Data provided:
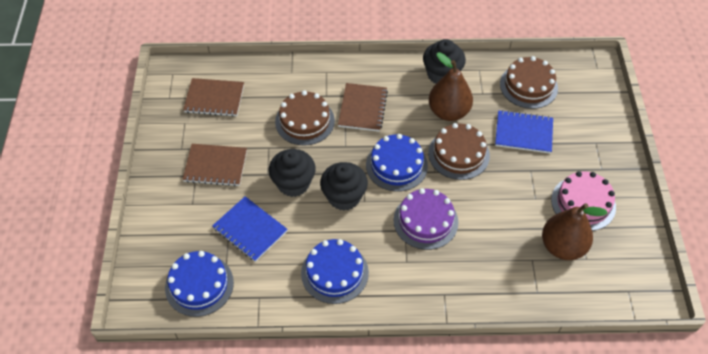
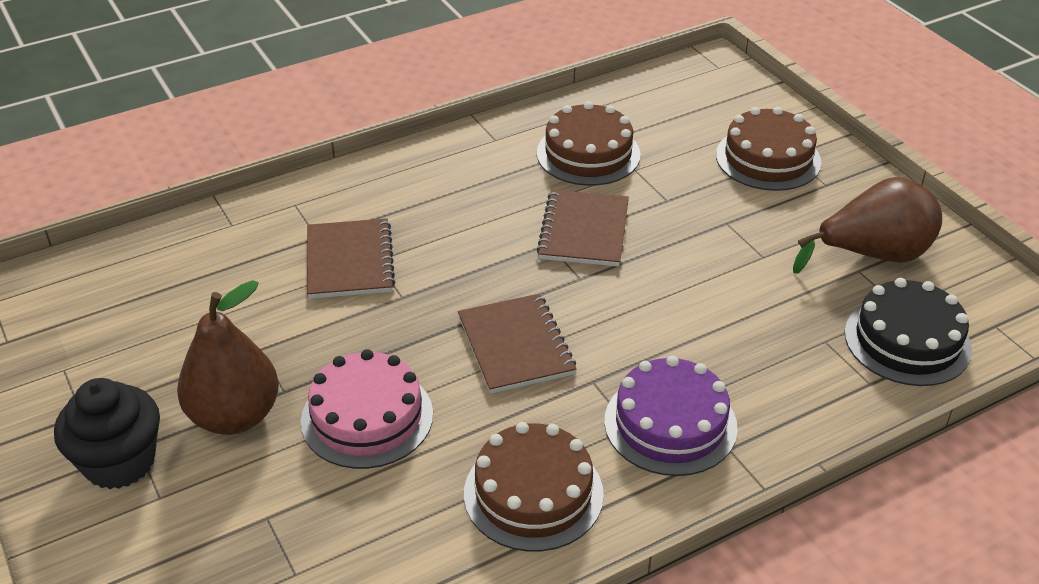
black cake: 0 -> 1
black cupcake: 3 -> 1
blue cake: 3 -> 0
blue notebook: 2 -> 0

Task directions: Leaving the pictures out, output all of the listing exactly.

Your response:
black cake: 0 -> 1
black cupcake: 3 -> 1
blue cake: 3 -> 0
blue notebook: 2 -> 0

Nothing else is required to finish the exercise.